■ ABOUT THIS TASK: Using the data below, return every line that holds the word "central".

[DATA FOR PROCESSING — start]

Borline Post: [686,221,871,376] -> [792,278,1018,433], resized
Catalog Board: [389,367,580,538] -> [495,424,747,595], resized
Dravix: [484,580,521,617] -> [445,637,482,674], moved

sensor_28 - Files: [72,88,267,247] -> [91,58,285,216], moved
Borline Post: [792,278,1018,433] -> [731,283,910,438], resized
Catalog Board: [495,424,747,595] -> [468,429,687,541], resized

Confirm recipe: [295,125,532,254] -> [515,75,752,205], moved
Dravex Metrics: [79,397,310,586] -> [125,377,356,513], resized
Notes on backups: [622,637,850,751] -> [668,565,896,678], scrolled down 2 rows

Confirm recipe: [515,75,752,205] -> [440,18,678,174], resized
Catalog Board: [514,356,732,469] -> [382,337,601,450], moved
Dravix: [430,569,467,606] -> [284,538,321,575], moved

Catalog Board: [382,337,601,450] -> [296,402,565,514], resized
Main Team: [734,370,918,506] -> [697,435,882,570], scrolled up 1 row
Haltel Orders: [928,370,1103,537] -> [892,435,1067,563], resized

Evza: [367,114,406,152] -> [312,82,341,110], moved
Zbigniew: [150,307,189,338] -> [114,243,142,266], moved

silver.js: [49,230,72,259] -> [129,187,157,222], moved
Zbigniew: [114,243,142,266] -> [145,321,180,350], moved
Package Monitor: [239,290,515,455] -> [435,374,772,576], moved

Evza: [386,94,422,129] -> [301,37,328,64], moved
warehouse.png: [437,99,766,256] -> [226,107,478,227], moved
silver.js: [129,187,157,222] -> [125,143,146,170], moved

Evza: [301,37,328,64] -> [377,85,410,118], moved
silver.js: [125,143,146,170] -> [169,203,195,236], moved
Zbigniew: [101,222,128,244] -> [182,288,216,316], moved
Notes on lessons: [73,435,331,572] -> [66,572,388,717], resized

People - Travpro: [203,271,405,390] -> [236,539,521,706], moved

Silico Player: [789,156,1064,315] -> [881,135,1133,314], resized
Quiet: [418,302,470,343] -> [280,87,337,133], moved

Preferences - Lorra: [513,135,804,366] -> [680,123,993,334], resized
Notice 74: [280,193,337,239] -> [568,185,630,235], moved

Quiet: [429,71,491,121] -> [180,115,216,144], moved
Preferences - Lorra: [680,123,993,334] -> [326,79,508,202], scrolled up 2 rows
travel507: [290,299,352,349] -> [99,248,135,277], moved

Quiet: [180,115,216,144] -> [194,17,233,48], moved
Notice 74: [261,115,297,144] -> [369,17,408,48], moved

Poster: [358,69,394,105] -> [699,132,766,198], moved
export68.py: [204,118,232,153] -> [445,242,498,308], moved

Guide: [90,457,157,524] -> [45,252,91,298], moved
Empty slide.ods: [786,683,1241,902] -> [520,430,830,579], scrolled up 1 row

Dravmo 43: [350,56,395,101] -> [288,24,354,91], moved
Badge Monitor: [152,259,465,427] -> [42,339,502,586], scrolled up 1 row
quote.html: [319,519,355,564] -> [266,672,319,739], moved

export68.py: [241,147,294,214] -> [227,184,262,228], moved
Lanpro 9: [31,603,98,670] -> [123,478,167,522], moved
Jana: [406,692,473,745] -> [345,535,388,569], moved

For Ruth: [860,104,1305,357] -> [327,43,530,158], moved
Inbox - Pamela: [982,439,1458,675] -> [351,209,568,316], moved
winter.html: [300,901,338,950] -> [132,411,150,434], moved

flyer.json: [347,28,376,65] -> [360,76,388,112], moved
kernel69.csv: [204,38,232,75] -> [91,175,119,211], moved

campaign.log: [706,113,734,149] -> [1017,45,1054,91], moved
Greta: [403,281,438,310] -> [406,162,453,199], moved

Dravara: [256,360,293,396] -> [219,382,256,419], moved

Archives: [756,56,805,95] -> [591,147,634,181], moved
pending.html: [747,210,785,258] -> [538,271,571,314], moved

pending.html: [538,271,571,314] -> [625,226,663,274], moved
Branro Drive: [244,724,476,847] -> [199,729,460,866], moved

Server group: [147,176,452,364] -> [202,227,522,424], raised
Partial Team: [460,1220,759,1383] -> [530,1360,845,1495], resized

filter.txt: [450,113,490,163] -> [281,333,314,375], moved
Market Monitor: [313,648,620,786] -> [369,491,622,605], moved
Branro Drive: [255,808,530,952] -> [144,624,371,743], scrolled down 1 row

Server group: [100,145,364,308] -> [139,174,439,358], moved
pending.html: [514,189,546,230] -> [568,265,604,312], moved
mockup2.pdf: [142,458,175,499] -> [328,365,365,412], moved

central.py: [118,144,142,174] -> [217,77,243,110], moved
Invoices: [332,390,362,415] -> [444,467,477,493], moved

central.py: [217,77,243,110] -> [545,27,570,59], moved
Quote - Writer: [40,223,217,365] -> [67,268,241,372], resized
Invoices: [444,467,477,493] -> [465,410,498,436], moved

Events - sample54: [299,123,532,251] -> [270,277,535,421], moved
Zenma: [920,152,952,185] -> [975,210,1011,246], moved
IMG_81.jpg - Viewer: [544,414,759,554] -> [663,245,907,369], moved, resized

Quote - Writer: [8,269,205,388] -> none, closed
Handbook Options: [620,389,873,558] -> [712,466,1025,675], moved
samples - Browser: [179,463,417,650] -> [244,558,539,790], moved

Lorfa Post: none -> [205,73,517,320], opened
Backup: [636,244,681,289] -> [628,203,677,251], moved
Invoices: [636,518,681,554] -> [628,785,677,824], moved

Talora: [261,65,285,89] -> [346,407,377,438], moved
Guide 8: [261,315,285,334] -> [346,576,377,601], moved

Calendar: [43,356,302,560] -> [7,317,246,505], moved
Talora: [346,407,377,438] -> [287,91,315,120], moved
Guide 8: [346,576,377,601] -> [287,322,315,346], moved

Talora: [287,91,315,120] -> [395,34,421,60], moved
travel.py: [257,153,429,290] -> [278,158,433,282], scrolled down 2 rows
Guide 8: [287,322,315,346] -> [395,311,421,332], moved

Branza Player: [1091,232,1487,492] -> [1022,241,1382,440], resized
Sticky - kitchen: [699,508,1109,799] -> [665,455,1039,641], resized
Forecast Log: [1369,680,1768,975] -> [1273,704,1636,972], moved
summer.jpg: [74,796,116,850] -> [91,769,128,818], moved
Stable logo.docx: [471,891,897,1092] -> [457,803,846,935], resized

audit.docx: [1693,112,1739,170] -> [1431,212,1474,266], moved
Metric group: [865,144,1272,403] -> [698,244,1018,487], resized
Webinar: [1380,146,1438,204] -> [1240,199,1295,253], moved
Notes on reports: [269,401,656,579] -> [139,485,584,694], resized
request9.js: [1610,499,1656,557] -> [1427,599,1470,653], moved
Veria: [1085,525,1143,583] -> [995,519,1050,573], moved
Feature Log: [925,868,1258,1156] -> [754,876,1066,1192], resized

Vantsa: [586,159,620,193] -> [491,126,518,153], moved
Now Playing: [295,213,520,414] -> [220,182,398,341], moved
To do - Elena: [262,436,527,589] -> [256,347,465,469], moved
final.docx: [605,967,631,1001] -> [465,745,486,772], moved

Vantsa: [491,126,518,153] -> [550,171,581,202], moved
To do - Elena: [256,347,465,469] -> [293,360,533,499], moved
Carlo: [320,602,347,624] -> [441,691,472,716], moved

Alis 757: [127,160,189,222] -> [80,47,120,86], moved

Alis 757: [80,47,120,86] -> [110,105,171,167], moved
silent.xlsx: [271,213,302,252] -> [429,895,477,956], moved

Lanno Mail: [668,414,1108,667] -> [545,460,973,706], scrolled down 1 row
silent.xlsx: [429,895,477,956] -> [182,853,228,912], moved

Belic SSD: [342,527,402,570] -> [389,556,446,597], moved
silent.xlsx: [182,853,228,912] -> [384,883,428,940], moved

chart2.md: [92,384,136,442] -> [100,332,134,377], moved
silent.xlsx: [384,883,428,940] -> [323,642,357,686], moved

[DATA FOR PROCESSING — finish]

■ ANSWER AREA:
central.py: [118,144,142,174] -> [217,77,243,110], moved
central.py: [217,77,243,110] -> [545,27,570,59], moved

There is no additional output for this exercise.